Records shown START

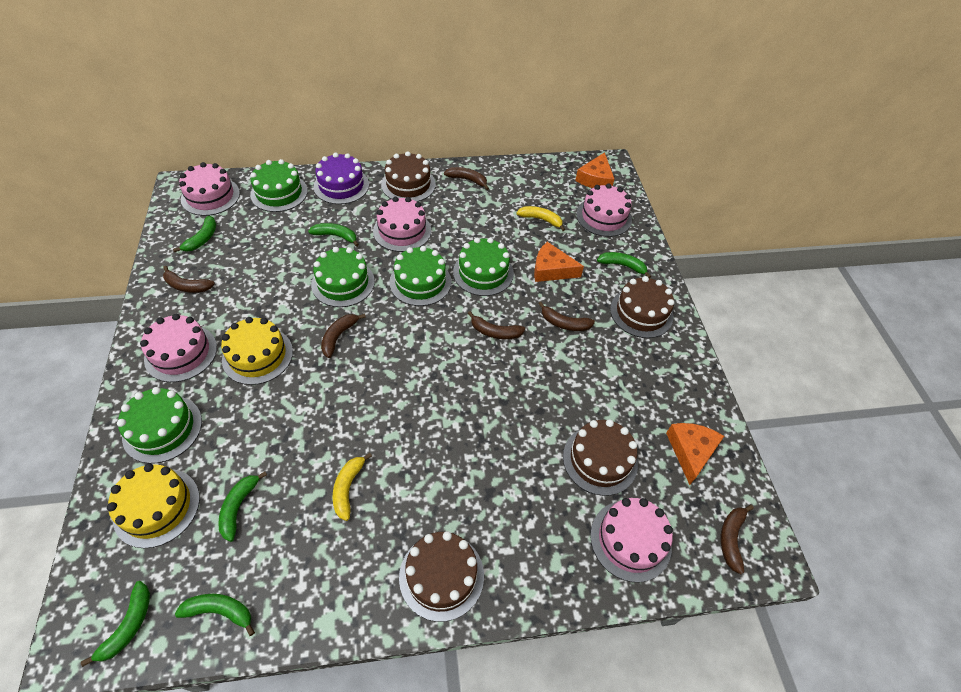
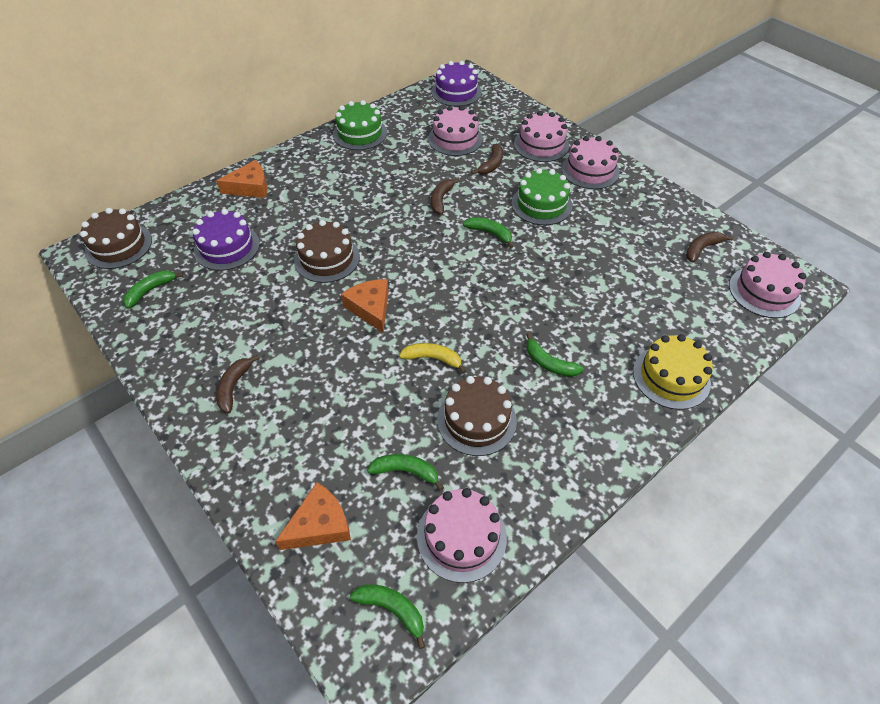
brown banana: [163,266,215,293] [321,314,366,358] [444,167,489,190] [468,311,525,339] [538,302,595,331] [721,505,754,574] = 6 -> [216,355,260,413] [431,178,460,215] [471,144,503,174] [686,232,734,263] = 4
brown cake: [381,151,436,202] [399,531,484,622] [563,419,638,496] [610,276,674,338] = 4 -> [80,208,152,269] [294,220,360,283] [437,376,517,456] = 3
green banana: [81,581,150,667] [173,216,216,252] [175,594,255,636] [218,472,267,542] [308,223,359,247] [597,252,651,278] = 6 -> [123,270,183,309] [350,584,425,649] [367,454,444,491] [463,217,513,248] [526,333,584,377] = 5
green cake: [117,387,202,464] [250,159,308,212] [311,247,375,307] [389,246,451,306] [453,238,514,296] = 5 -> [333,100,387,150] [511,168,572,225] = 2
purple cake: [314,153,369,204] = 1 -> [192,209,260,271] [431,61,482,107] = 2
yellow banana: [332,453,372,521] [516,206,565,231] = 2 -> [399,343,466,373] = 1
yellow cake: [107,463,200,548] [221,317,293,385] = 2 -> [633,334,713,410] = 1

Records shown END

Aim of the exercise
All lines above that include the word "green" must be copied into the answer.

Solution
green banana: [81,581,150,667] [173,216,216,252] [175,594,255,636] [218,472,267,542] [308,223,359,247] [597,252,651,278] = 6 -> [123,270,183,309] [350,584,425,649] [367,454,444,491] [463,217,513,248] [526,333,584,377] = 5
green cake: [117,387,202,464] [250,159,308,212] [311,247,375,307] [389,246,451,306] [453,238,514,296] = 5 -> [333,100,387,150] [511,168,572,225] = 2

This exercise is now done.